Object state change records
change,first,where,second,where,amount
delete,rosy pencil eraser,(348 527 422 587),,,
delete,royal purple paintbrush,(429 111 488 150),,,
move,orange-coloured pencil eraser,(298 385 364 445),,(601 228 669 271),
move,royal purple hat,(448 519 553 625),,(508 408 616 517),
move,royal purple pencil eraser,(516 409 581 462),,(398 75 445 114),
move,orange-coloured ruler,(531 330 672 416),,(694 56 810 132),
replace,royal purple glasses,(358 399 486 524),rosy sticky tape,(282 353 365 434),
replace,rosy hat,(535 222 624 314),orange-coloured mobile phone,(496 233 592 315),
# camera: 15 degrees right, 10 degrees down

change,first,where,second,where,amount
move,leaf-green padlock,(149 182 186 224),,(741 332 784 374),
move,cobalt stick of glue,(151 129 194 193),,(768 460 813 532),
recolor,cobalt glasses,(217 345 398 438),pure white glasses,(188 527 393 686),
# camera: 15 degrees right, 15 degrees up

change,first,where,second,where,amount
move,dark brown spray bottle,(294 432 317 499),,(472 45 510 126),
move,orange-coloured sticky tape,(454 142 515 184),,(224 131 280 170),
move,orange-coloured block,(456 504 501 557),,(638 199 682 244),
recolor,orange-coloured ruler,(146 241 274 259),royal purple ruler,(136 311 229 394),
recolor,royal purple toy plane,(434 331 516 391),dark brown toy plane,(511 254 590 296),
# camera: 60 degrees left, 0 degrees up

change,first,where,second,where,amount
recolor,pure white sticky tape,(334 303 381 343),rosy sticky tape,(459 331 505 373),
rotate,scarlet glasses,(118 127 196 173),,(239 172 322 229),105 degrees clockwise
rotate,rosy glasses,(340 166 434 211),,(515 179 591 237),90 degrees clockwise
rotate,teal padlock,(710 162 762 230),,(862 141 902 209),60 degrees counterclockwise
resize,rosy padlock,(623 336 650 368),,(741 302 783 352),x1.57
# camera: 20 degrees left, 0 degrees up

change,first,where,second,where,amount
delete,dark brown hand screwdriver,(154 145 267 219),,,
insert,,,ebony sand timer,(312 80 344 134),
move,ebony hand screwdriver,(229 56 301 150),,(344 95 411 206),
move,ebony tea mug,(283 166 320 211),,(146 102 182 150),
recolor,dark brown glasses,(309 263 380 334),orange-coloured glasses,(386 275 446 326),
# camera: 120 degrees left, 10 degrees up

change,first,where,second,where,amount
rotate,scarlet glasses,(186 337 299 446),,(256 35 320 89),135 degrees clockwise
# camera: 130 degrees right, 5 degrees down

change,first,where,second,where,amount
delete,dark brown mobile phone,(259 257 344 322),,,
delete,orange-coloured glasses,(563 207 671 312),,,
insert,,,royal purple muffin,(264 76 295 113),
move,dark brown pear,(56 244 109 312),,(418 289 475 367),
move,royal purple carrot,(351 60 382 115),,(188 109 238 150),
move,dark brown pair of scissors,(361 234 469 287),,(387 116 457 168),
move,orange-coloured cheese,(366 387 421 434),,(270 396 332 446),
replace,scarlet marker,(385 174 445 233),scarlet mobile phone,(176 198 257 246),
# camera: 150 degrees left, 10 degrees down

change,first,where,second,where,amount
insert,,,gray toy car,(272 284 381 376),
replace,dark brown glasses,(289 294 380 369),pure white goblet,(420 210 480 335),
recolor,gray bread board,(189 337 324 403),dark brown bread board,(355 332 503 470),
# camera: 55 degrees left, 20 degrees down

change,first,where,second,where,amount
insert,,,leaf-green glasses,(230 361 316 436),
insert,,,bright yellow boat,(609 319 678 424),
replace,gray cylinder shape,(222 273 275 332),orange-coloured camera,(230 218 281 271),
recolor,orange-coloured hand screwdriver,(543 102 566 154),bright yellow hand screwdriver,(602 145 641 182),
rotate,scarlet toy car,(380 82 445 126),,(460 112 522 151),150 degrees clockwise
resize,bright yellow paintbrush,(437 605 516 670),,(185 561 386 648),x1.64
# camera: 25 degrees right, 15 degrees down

> **WHAT YOU SHOULD DO**
Each entry is to be retyped precisely as it stands.

> **RESPONSE**
change,first,where,second,where,amount
delete,rosy pencil eraser,(348 527 422 587),,,
delete,royal purple paintbrush,(429 111 488 150),,,
move,orange-coloured pencil eraser,(298 385 364 445),,(601 228 669 271),
move,royal purple hat,(448 519 553 625),,(508 408 616 517),
move,royal purple pencil eraser,(516 409 581 462),,(398 75 445 114),
move,orange-coloured ruler,(531 330 672 416),,(694 56 810 132),
replace,royal purple glasses,(358 399 486 524),rosy sticky tape,(282 353 365 434),
replace,rosy hat,(535 222 624 314),orange-coloured mobile phone,(496 233 592 315),
# camera: 15 degrees right, 10 degrees down

change,first,where,second,where,amount
move,leaf-green padlock,(149 182 186 224),,(741 332 784 374),
move,cobalt stick of glue,(151 129 194 193),,(768 460 813 532),
recolor,cobalt glasses,(217 345 398 438),pure white glasses,(188 527 393 686),
# camera: 15 degrees right, 15 degrees up

change,first,where,second,where,amount
move,dark brown spray bottle,(294 432 317 499),,(472 45 510 126),
move,orange-coloured sticky tape,(454 142 515 184),,(224 131 280 170),
move,orange-coloured block,(456 504 501 557),,(638 199 682 244),
recolor,orange-coloured ruler,(146 241 274 259),royal purple ruler,(136 311 229 394),
recolor,royal purple toy plane,(434 331 516 391),dark brown toy plane,(511 254 590 296),
# camera: 60 degrees left, 0 degrees up

change,first,where,second,where,amount
recolor,pure white sticky tape,(334 303 381 343),rosy sticky tape,(459 331 505 373),
rotate,scarlet glasses,(118 127 196 173),,(239 172 322 229),105 degrees clockwise
rotate,rosy glasses,(340 166 434 211),,(515 179 591 237),90 degrees clockwise
rotate,teal padlock,(710 162 762 230),,(862 141 902 209),60 degrees counterclockwise
resize,rosy padlock,(623 336 650 368),,(741 302 783 352),x1.57
# camera: 20 degrees left, 0 degrees up

change,first,where,second,where,amount
delete,dark brown hand screwdriver,(154 145 267 219),,,
insert,,,ebony sand timer,(312 80 344 134),
move,ebony hand screwdriver,(229 56 301 150),,(344 95 411 206),
move,ebony tea mug,(283 166 320 211),,(146 102 182 150),
recolor,dark brown glasses,(309 263 380 334),orange-coloured glasses,(386 275 446 326),
# camera: 120 degrees left, 10 degrees up

change,first,where,second,where,amount
rotate,scarlet glasses,(186 337 299 446),,(256 35 320 89),135 degrees clockwise
# camera: 130 degrees right, 5 degrees down

change,first,where,second,where,amount
delete,dark brown mobile phone,(259 257 344 322),,,
delete,orange-coloured glasses,(563 207 671 312),,,
insert,,,royal purple muffin,(264 76 295 113),
move,dark brown pear,(56 244 109 312),,(418 289 475 367),
move,royal purple carrot,(351 60 382 115),,(188 109 238 150),
move,dark brown pair of scissors,(361 234 469 287),,(387 116 457 168),
move,orange-coloured cheese,(366 387 421 434),,(270 396 332 446),
replace,scarlet marker,(385 174 445 233),scarlet mobile phone,(176 198 257 246),
# camera: 150 degrees left, 10 degrees down

change,first,where,second,where,amount
insert,,,gray toy car,(272 284 381 376),
replace,dark brown glasses,(289 294 380 369),pure white goblet,(420 210 480 335),
recolor,gray bread board,(189 337 324 403),dark brown bread board,(355 332 503 470),
# camera: 55 degrees left, 20 degrees down

change,first,where,second,where,amount
insert,,,leaf-green glasses,(230 361 316 436),
insert,,,bright yellow boat,(609 319 678 424),
replace,gray cylinder shape,(222 273 275 332),orange-coloured camera,(230 218 281 271),
recolor,orange-coloured hand screwdriver,(543 102 566 154),bright yellow hand screwdriver,(602 145 641 182),
rotate,scarlet toy car,(380 82 445 126),,(460 112 522 151),150 degrees clockwise
resize,bright yellow paintbrush,(437 605 516 670),,(185 561 386 648),x1.64
# camera: 25 degrees right, 15 degrees down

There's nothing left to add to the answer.